Exercise => Beginning with the line that contains "U1 pin OA: NET20 -> NET4" and ending with the line that contains "TP1: test point (U5/PC0) -> none", reproduce the lines of the entries below exactly, omitting pictures.
■ ■ ■ ■ ■ ■ ■
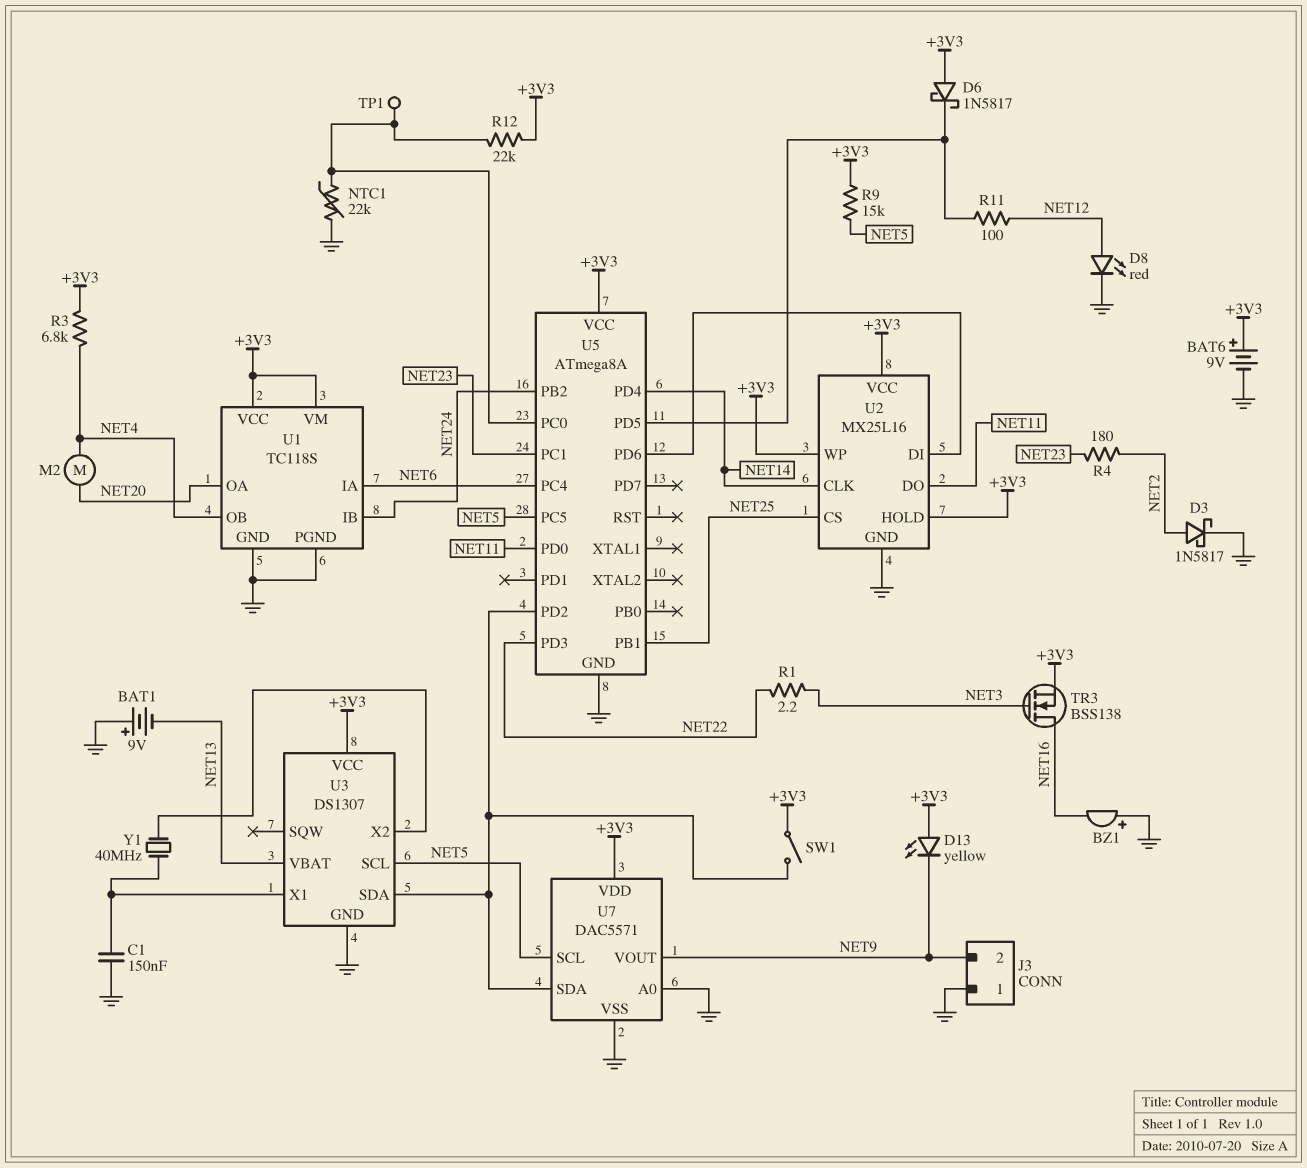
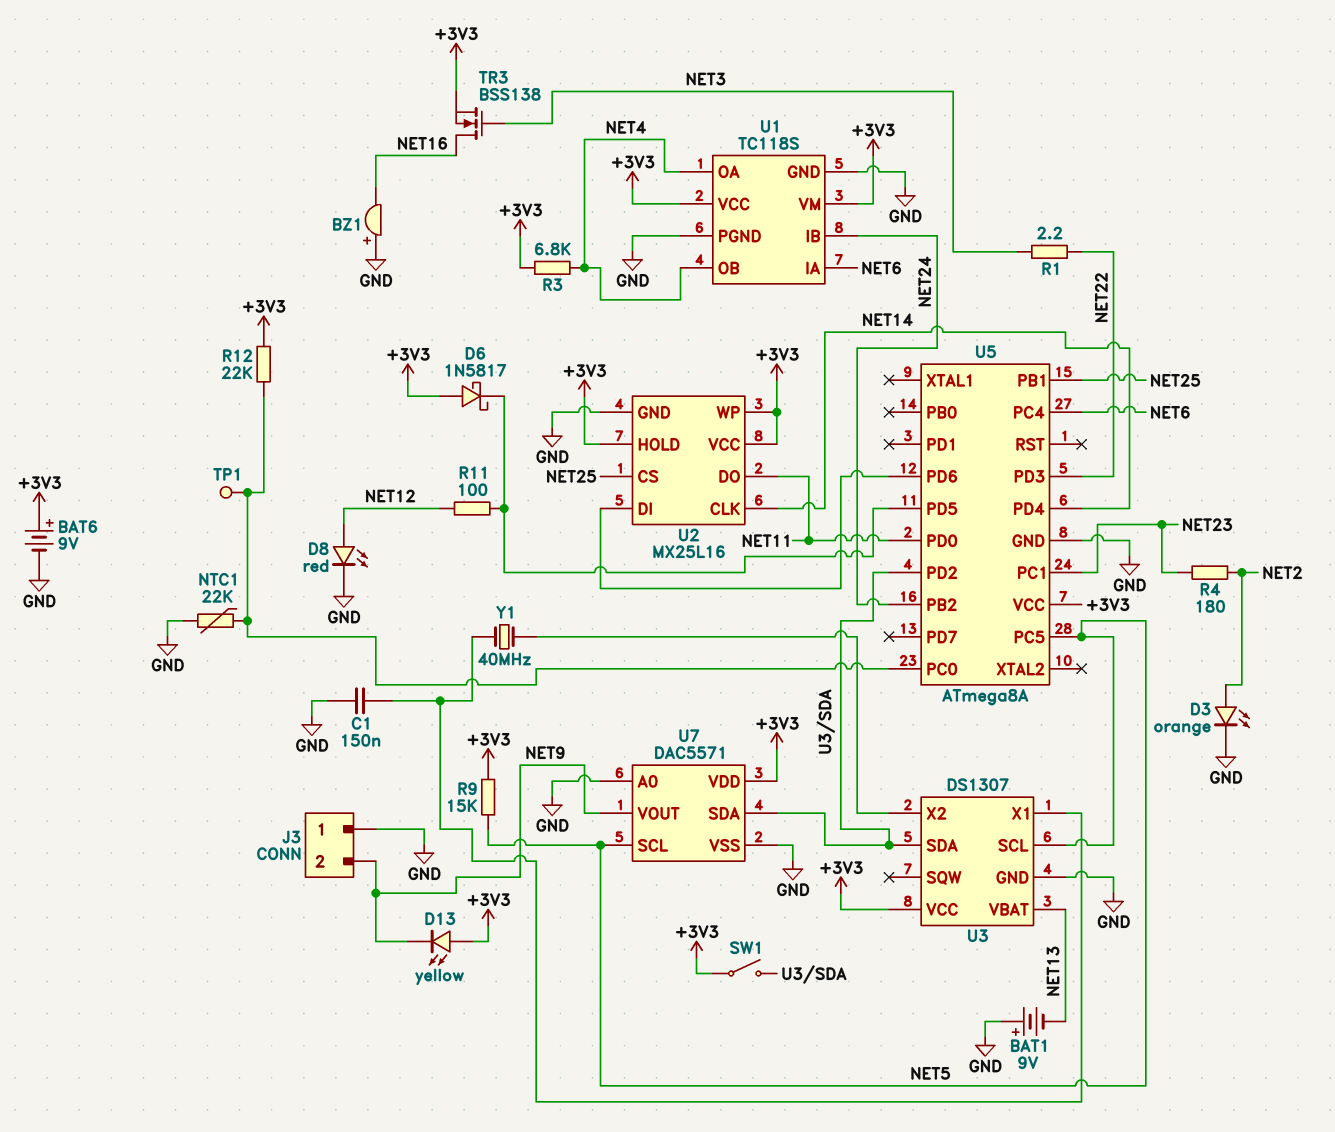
D3: schottky 1N5817 (A NET2, K GND) -> LED orange (A NET2, K GND)
M2: motor (NET4, NET20) -> none
U1 pin OA: NET20 -> NET4

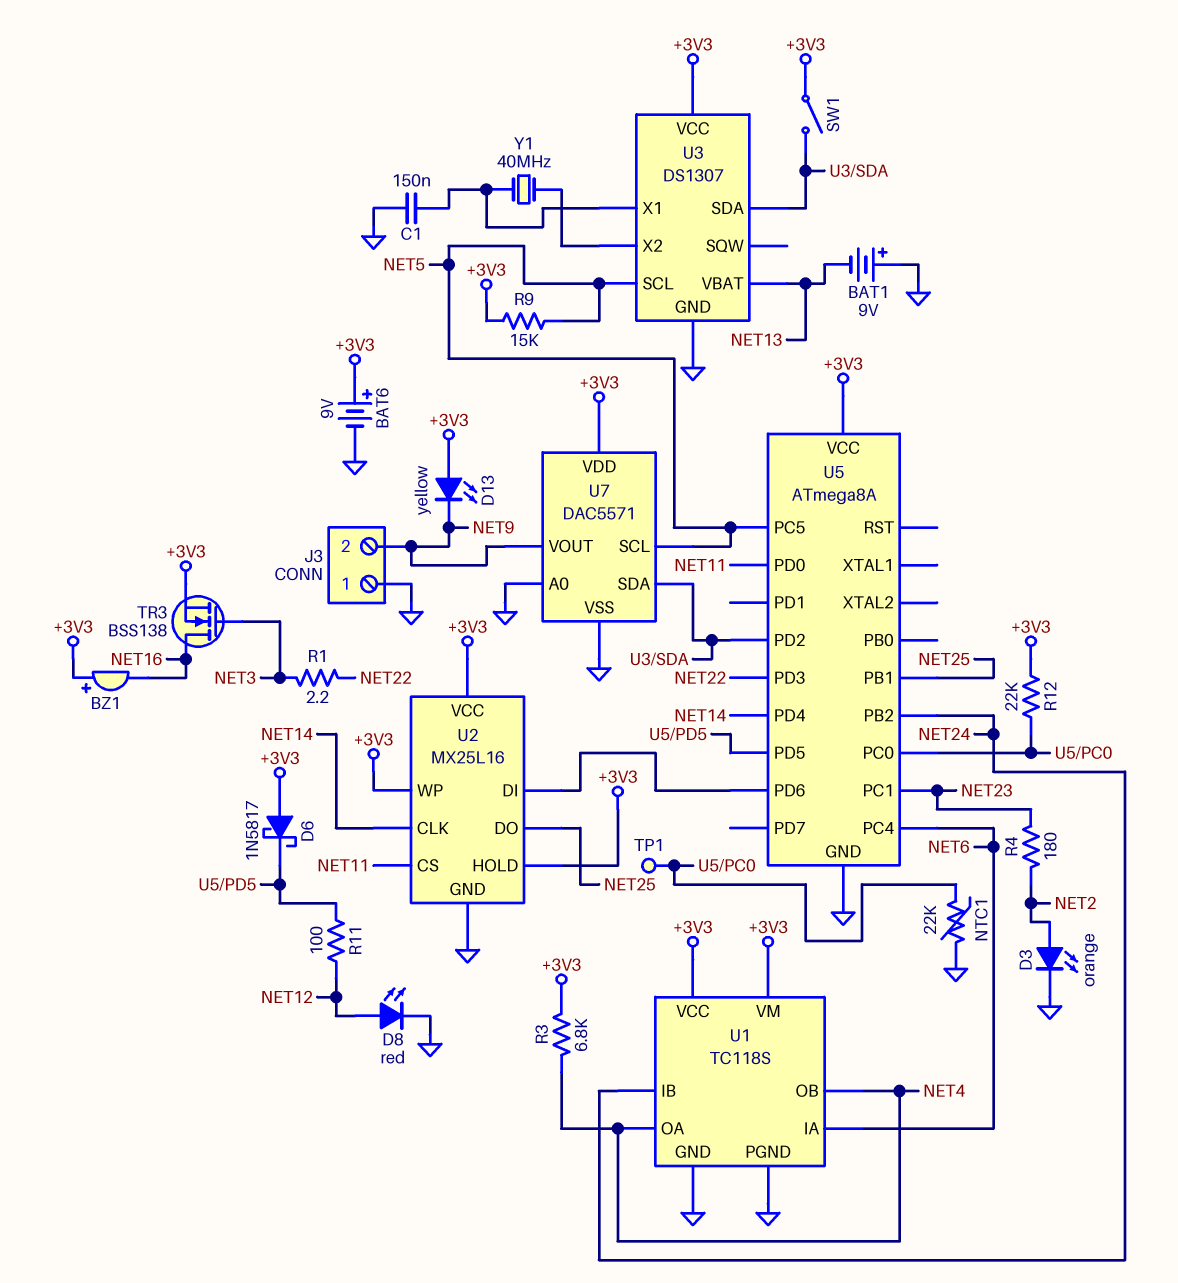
BZ1: buzzer (plus GND, minus NET16) -> buzzer (plus +3V3, minus NET16)
U2 pin CS: NET25 -> NET11
U2 pin DO: NET11 -> NET25

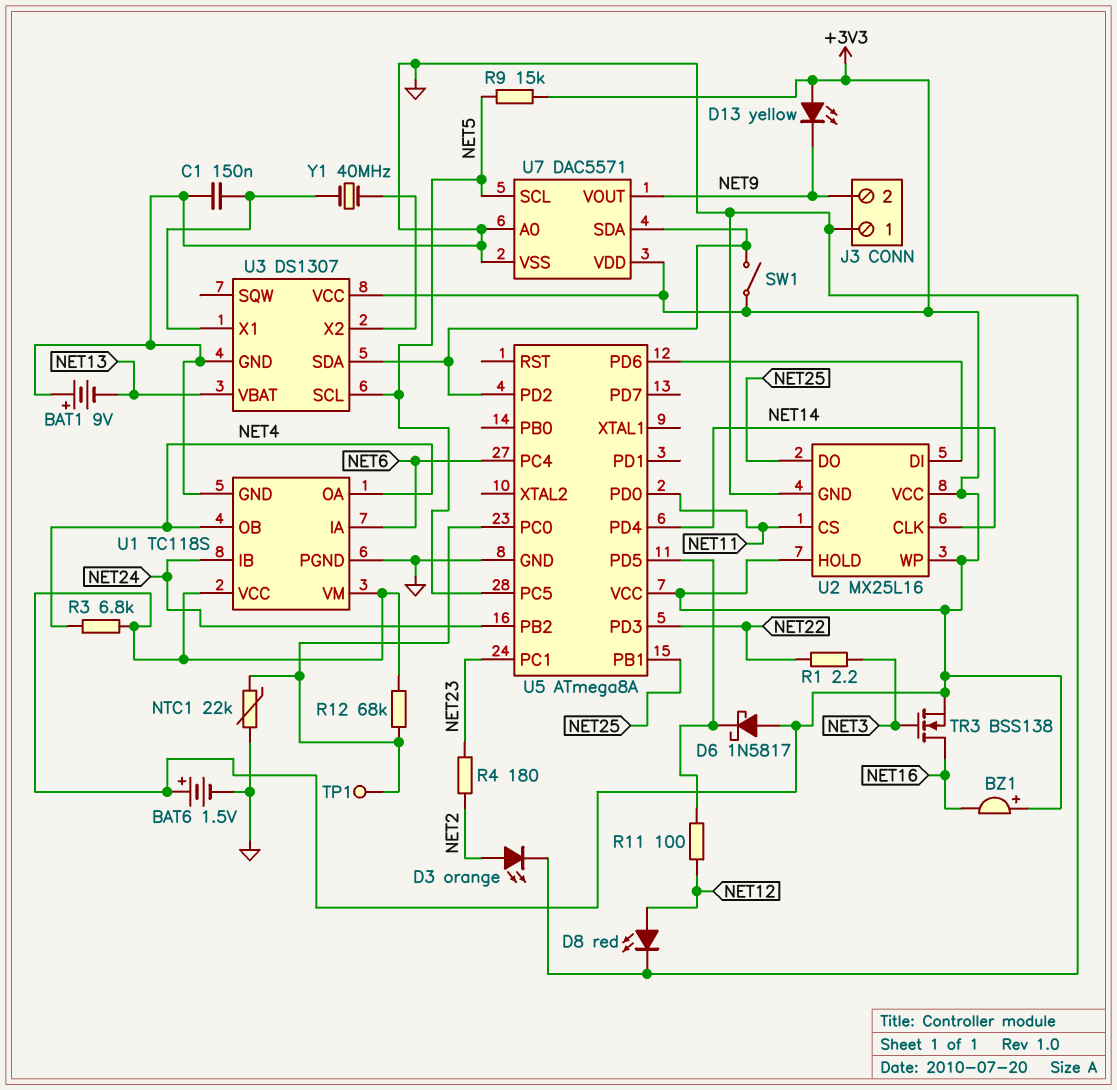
BAT6: 9V (plus +3V3, minus GND) -> 1.5V (plus +3V3, minus GND)
R12: 22k (+3V3, U5/PC0) -> 68k (+3V3, U5/PC0)

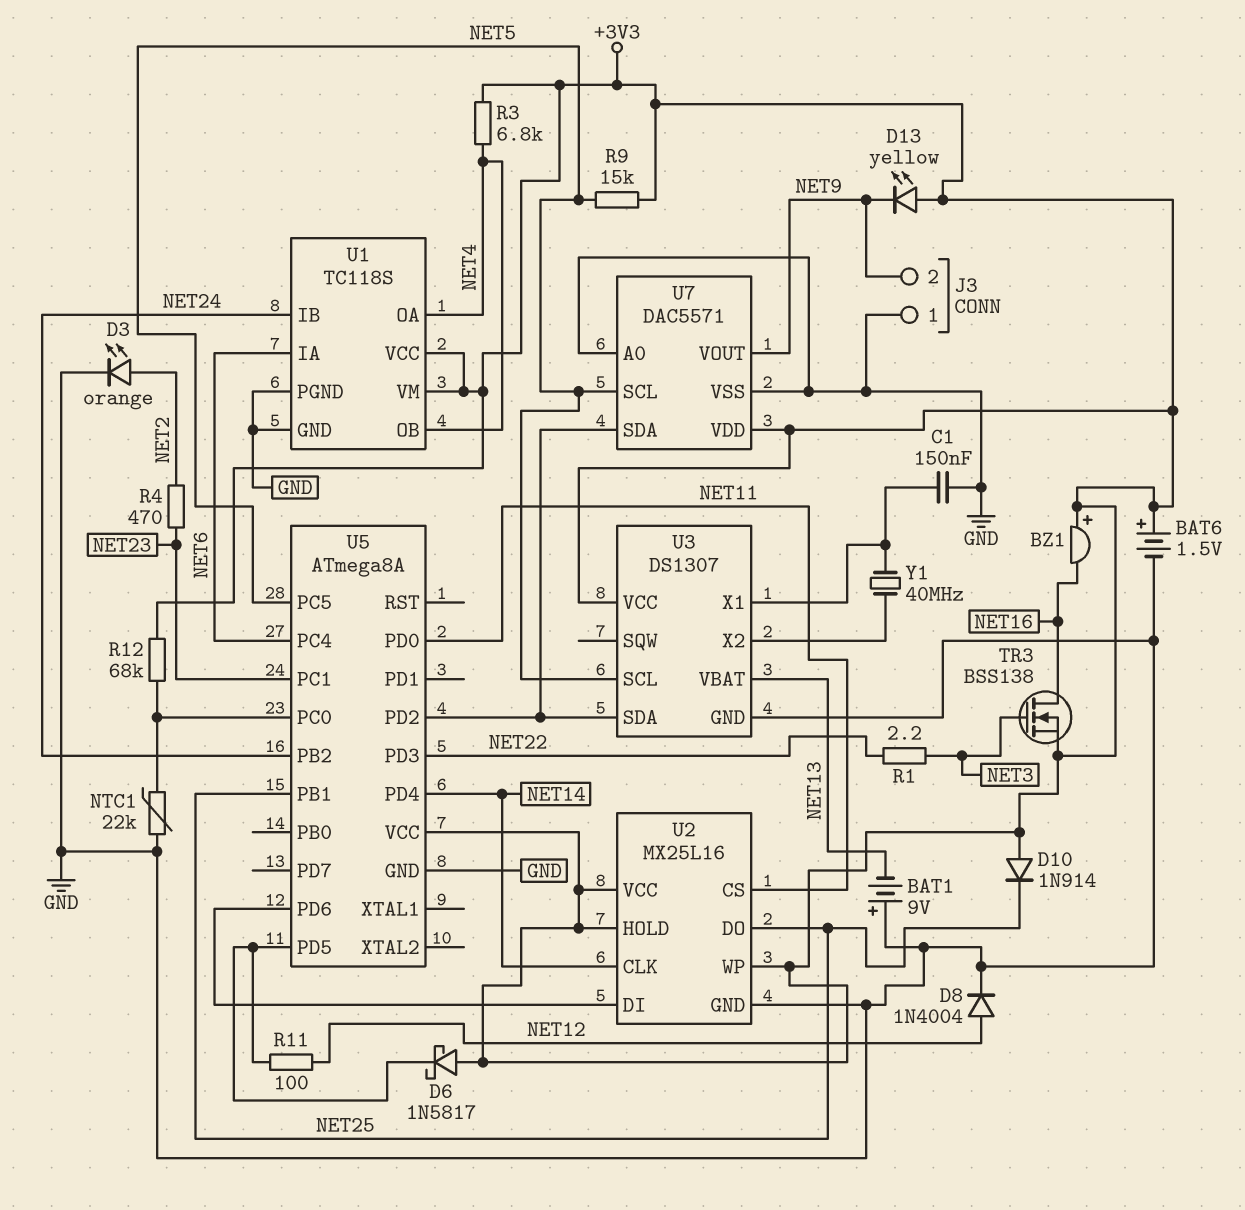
D8: LED red (A NET12, K GND) -> diode 1N4004 (A NET12, K GND)
D10: none -> diode 1N914 (A +3V3, K NET25)
R4: 180 (NET2, NET23) -> 470 (NET2, NET23)
SW1: switch (+3V3, U3/SDA) -> none
TP1: test point (U5/PC0) -> none

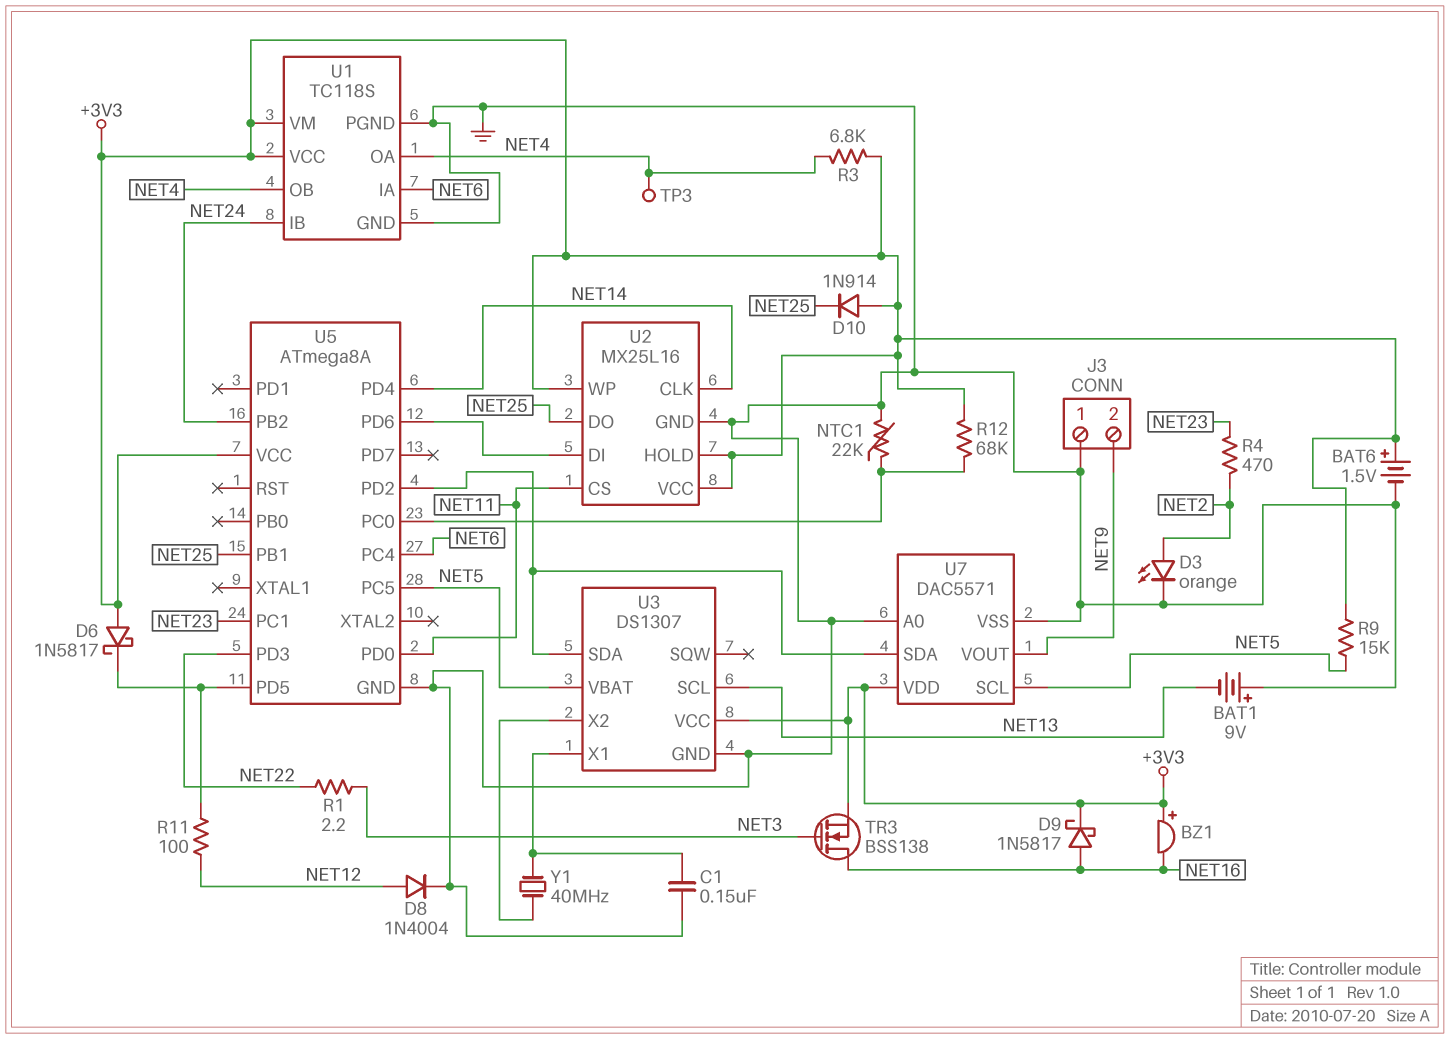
D9: none -> schottky 1N5817 (A NET16, K +3V3)
D13: LED yellow (A +3V3, K NET9) -> none
TP3: none -> test point (NET4)
U3 pin SCL: NET5 -> NET13
U3 pin VBAT: NET13 -> NET5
■ ■ ■ ■ ■ ■ ■
Solution below =>
U1 pin OA: NET20 -> NET4

BZ1: buzzer (plus GND, minus NET16) -> buzzer (plus +3V3, minus NET16)
U2 pin CS: NET25 -> NET11
U2 pin DO: NET11 -> NET25

BAT6: 9V (plus +3V3, minus GND) -> 1.5V (plus +3V3, minus GND)
R12: 22k (+3V3, U5/PC0) -> 68k (+3V3, U5/PC0)

D8: LED red (A NET12, K GND) -> diode 1N4004 (A NET12, K GND)
D10: none -> diode 1N914 (A +3V3, K NET25)
R4: 180 (NET2, NET23) -> 470 (NET2, NET23)
SW1: switch (+3V3, U3/SDA) -> none
TP1: test point (U5/PC0) -> none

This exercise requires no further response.